(Work to be completed):
Pick out each line in the records below that contains the string "tuplet", and copy those lines out.

## BEGIN Record set

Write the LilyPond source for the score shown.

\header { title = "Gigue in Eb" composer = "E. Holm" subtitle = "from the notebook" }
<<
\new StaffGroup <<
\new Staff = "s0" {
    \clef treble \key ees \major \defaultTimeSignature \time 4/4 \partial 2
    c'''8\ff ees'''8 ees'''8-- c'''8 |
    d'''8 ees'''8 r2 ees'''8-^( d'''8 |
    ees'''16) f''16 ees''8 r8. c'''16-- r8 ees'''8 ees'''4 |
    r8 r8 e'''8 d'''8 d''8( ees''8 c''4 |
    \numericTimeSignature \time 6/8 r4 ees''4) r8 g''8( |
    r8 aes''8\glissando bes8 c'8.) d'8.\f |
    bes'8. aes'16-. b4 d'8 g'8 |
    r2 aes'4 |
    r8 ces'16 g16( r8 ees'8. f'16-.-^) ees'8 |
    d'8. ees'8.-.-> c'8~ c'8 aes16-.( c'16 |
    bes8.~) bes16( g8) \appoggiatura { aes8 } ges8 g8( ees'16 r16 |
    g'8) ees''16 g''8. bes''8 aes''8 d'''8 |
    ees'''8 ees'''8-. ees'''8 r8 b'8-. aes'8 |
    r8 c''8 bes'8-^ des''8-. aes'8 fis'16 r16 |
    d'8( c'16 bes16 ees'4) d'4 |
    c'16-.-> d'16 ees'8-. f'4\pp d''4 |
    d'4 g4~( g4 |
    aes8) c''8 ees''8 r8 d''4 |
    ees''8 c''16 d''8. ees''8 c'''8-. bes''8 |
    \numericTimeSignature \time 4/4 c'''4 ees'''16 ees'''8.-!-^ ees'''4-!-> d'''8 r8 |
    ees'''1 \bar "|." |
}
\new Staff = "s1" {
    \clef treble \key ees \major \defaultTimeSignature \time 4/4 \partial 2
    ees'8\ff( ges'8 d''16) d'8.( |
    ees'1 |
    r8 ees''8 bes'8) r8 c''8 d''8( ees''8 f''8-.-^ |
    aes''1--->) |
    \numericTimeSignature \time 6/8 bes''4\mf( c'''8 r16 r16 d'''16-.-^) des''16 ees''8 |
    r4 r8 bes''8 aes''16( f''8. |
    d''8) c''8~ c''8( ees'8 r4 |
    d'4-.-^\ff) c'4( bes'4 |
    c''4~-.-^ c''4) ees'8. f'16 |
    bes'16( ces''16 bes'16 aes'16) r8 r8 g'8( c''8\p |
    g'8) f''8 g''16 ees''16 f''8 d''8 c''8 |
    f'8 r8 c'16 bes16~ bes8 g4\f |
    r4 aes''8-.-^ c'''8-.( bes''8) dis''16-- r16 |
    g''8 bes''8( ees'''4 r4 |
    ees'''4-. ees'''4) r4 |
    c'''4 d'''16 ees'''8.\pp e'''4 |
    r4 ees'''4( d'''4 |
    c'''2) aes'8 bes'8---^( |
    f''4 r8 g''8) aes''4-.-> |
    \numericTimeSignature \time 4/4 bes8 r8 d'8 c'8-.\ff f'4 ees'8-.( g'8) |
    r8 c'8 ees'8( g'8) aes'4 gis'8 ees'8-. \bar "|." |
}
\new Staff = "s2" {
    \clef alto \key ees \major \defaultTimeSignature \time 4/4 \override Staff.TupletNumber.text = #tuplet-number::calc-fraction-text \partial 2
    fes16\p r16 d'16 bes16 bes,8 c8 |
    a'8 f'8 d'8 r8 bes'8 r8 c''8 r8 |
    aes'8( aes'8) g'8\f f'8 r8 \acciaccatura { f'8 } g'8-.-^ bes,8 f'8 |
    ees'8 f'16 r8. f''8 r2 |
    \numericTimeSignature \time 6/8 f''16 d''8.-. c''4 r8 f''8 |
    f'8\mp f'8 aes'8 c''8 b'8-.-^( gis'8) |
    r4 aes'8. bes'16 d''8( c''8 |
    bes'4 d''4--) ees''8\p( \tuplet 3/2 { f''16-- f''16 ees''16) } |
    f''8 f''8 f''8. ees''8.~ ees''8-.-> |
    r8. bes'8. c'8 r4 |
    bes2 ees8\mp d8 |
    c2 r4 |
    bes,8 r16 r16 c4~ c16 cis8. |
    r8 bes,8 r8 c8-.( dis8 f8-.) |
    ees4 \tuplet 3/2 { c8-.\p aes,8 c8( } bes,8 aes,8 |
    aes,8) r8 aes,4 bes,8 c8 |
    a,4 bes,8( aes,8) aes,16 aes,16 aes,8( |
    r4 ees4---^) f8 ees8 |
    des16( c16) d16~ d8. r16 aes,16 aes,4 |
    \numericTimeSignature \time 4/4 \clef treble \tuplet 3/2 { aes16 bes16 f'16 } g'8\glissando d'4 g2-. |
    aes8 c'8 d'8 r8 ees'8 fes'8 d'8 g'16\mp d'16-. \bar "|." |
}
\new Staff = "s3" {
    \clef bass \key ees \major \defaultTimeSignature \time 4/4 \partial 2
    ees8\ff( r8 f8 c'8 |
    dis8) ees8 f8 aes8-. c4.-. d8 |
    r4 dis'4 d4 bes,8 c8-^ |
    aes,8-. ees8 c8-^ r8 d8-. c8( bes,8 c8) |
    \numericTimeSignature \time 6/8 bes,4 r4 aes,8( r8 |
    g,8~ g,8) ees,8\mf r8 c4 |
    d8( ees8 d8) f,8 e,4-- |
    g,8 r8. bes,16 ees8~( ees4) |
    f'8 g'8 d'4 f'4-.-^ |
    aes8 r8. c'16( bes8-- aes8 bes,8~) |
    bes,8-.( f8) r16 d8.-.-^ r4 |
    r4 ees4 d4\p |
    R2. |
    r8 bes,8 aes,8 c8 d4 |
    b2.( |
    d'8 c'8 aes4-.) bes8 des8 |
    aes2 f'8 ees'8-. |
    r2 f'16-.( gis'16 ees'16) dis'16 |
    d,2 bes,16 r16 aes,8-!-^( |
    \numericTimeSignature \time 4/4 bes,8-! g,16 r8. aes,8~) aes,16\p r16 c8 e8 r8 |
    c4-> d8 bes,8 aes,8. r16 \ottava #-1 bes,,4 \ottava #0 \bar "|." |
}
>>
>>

## END Record set

(Full response):
    \clef alto \key ees \major \defaultTimeSignature \time 4/4 \override Staff.TupletNumber.text = #tuplet-number::calc-fraction-text \partial 2
    bes'4 d''4--) ees''8\p( \tuplet 3/2 { f''16-- f''16 ees''16) } |
    ees4 \tuplet 3/2 { c8-.\p aes,8 c8( } bes,8 aes,8 |
    \numericTimeSignature \time 4/4 \clef treble \tuplet 3/2 { aes16 bes16 f'16 } g'8\glissando d'4 g2-. |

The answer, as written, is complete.